Segment Start: Data shown
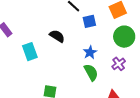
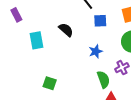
green semicircle: (91, 72) -> (103, 80), moved

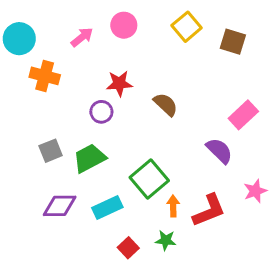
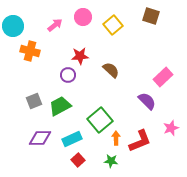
yellow square: (187, 27) -> (113, 25), moved
brown square: (233, 42) -> (151, 16), moved
red square: (128, 248) -> (78, 160), moved

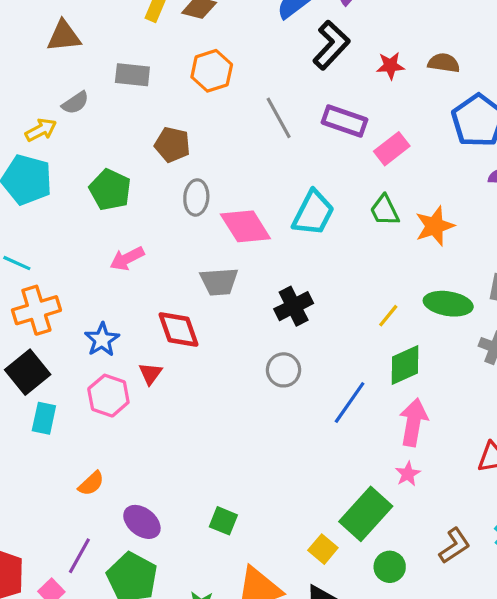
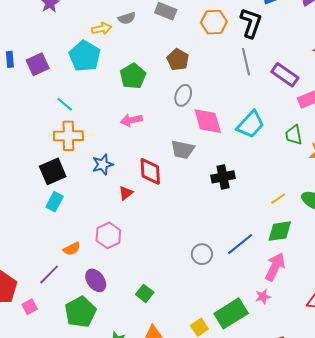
black L-shape: (331, 45) -> (251, 23), moved, turned -40
gray circle: (284, 370) -> (202, 254), moved
pink hexagon: (108, 396) -> (108, 235), moved
purple line: (79, 556) -> (49, 275), moved

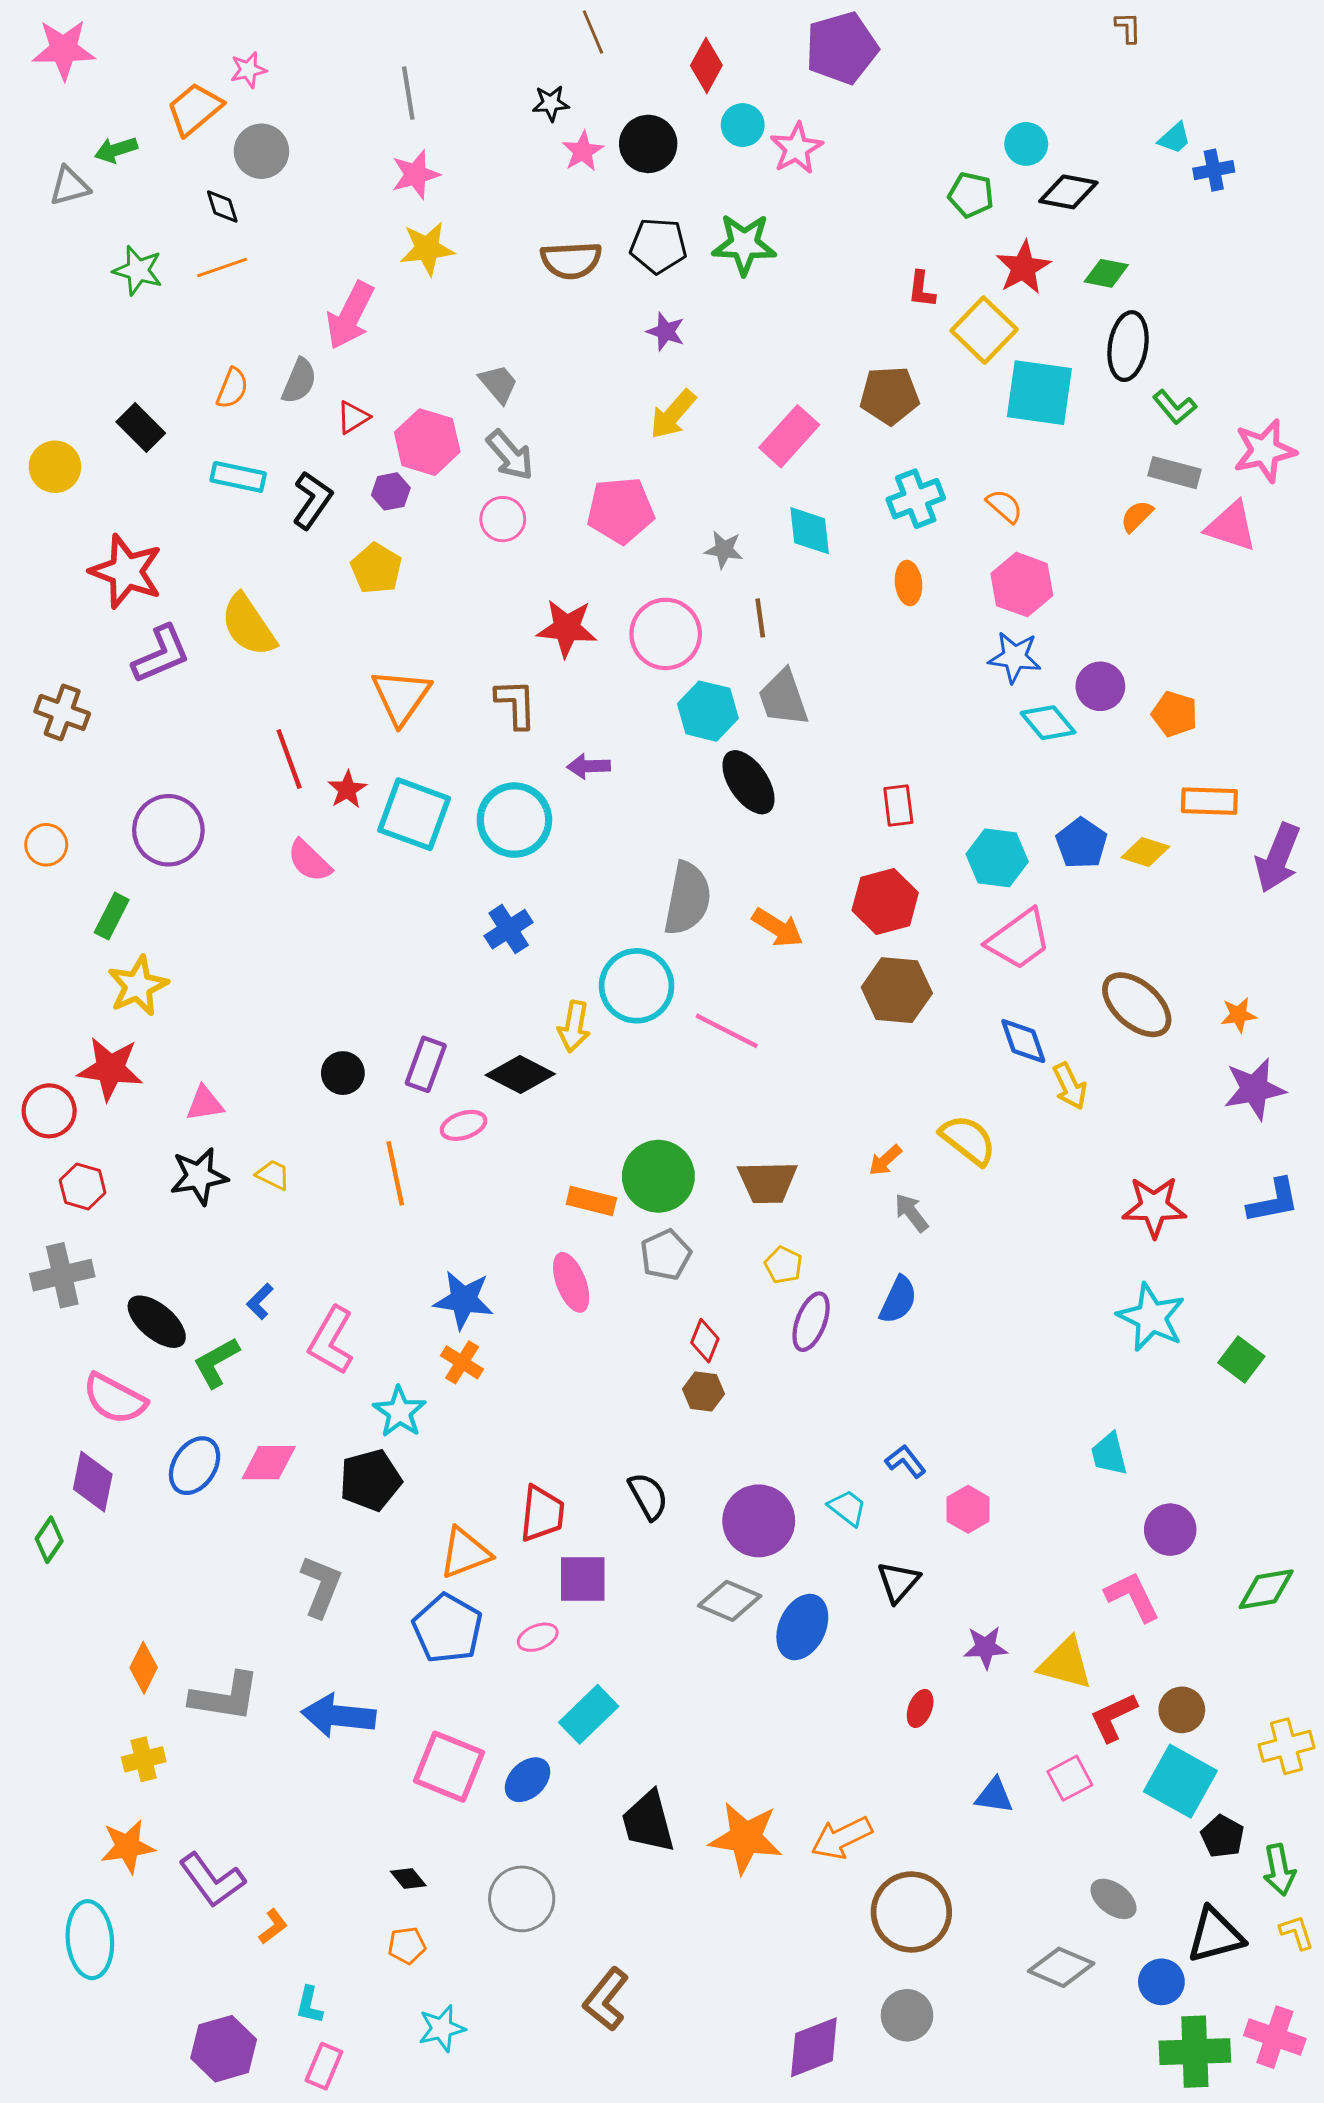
Segment End: Data shown
## [Your objective]
Without the pictures, repeat the listing above exactly.

## [Task output]
green semicircle: (91, 72) -> (103, 80), moved

yellow square: (187, 27) -> (113, 25), moved
brown square: (233, 42) -> (151, 16), moved
red square: (128, 248) -> (78, 160), moved

black L-shape: (331, 45) -> (251, 23), moved, turned -40
gray circle: (284, 370) -> (202, 254), moved
pink hexagon: (108, 396) -> (108, 235), moved
purple line: (79, 556) -> (49, 275), moved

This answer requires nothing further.